Items listed in a dataset:
========

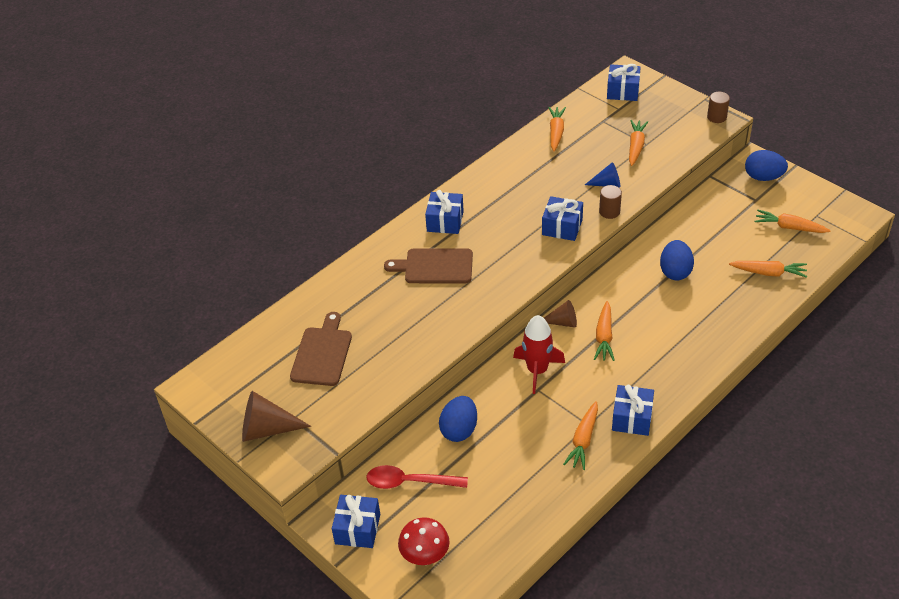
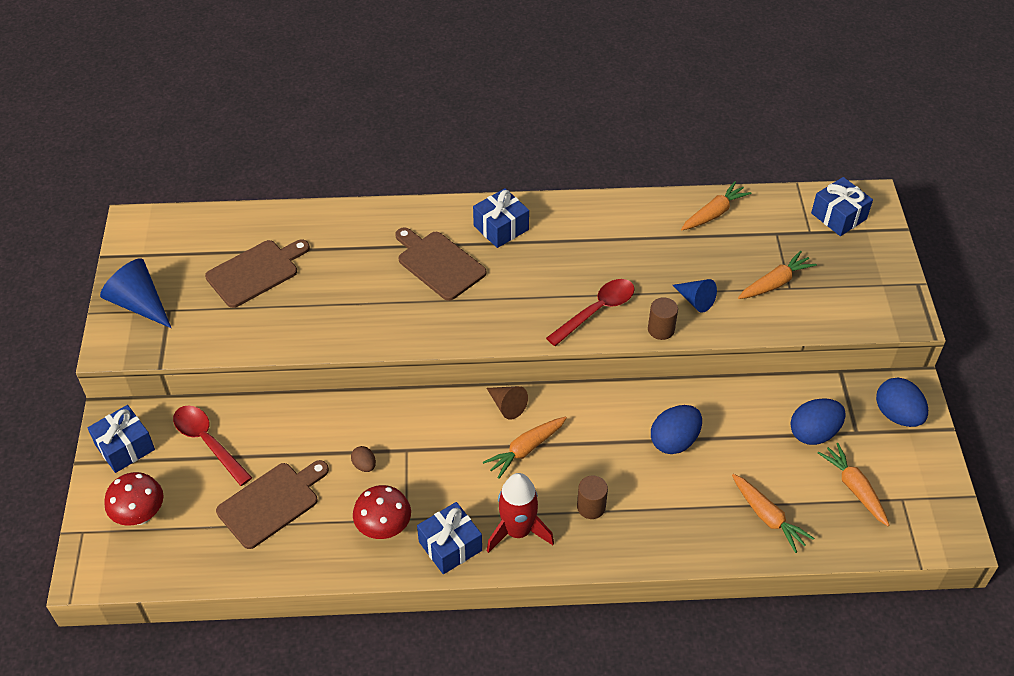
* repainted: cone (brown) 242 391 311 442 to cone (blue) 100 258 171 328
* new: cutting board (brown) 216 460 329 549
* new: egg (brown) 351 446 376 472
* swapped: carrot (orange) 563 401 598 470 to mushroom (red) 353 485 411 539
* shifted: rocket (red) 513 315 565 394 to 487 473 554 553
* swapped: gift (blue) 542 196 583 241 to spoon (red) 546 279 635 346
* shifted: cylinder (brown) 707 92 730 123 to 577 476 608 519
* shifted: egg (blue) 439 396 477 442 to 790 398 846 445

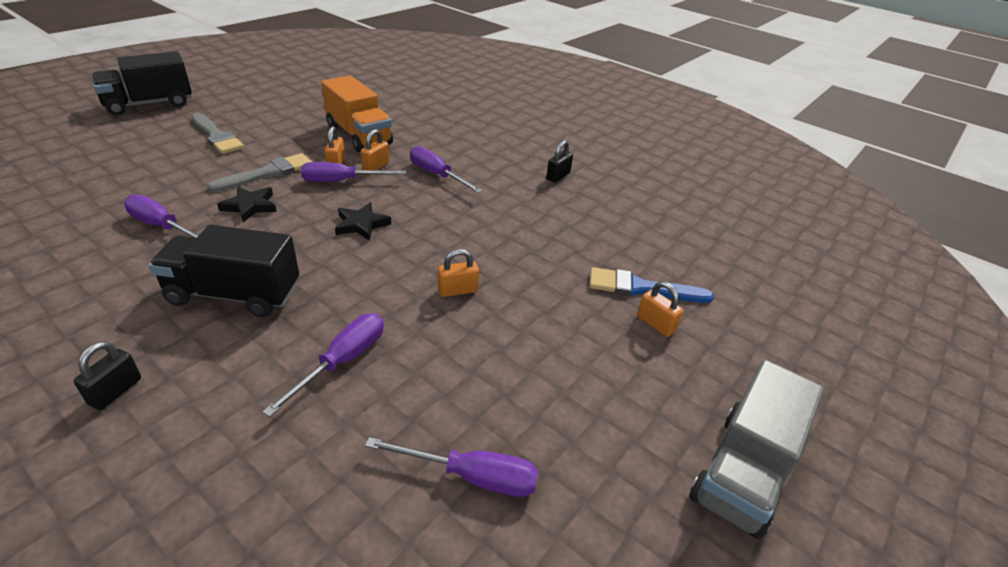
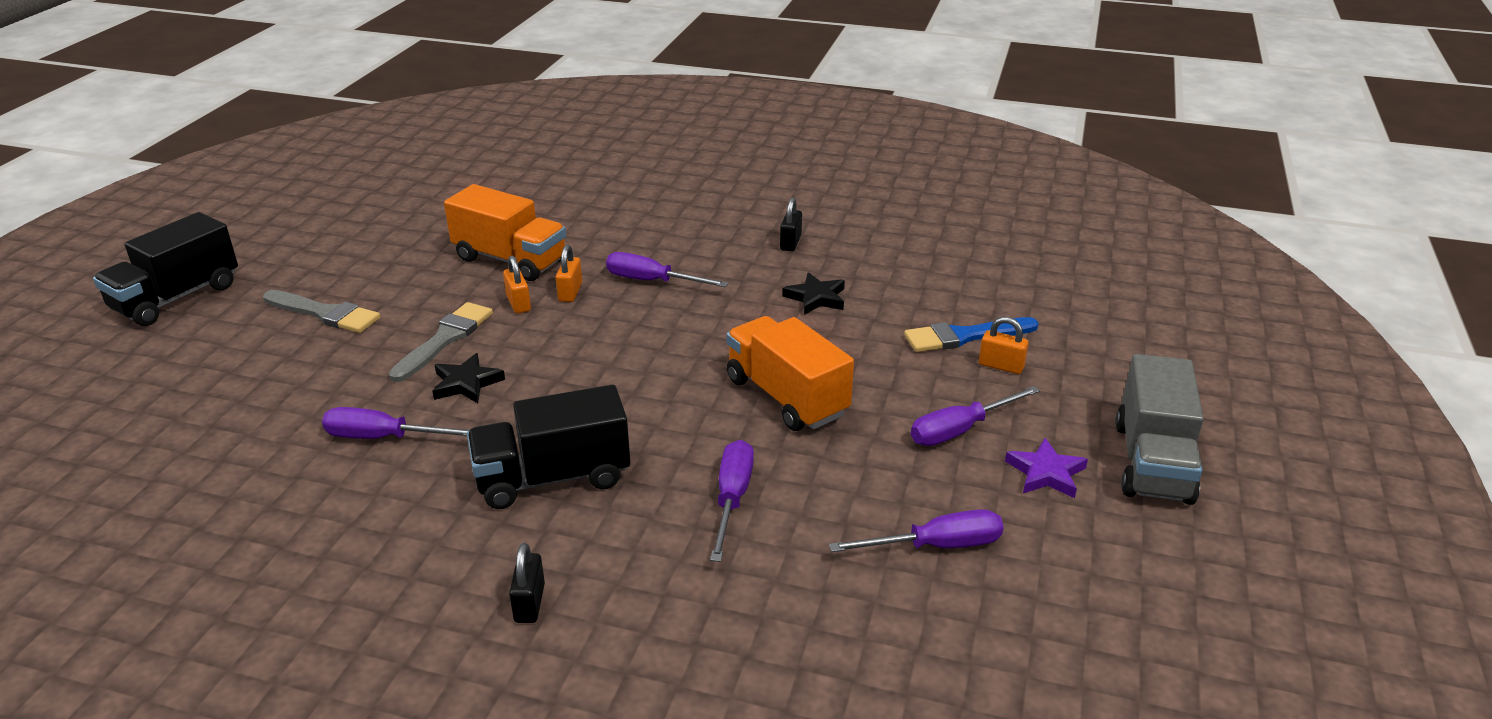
* swapped: padlock (orange) 438 249 479 297 to truck (orange) 726 316 854 431
* shifted: star (black) 335 202 391 241 to 782 272 845 315
* shifted: screwdriver (purple) 301 162 407 182 to 911 386 1040 446
* new: star (purple) 1005 438 1088 498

========

**YOUR ASSIGNMENT**
Images do not belong in the copy; reproduce all other parts of the records above verbatim.

**SOLUTION FOR THIS PROBLEM**
* repainted: cone (brown) 242 391 311 442 to cone (blue) 100 258 171 328
* new: cutting board (brown) 216 460 329 549
* new: egg (brown) 351 446 376 472
* swapped: carrot (orange) 563 401 598 470 to mushroom (red) 353 485 411 539
* shifted: rocket (red) 513 315 565 394 to 487 473 554 553
* swapped: gift (blue) 542 196 583 241 to spoon (red) 546 279 635 346
* shifted: cylinder (brown) 707 92 730 123 to 577 476 608 519
* shifted: egg (blue) 439 396 477 442 to 790 398 846 445

* swapped: padlock (orange) 438 249 479 297 to truck (orange) 726 316 854 431
* shifted: star (black) 335 202 391 241 to 782 272 845 315
* shifted: screwdriver (purple) 301 162 407 182 to 911 386 1040 446
* new: star (purple) 1005 438 1088 498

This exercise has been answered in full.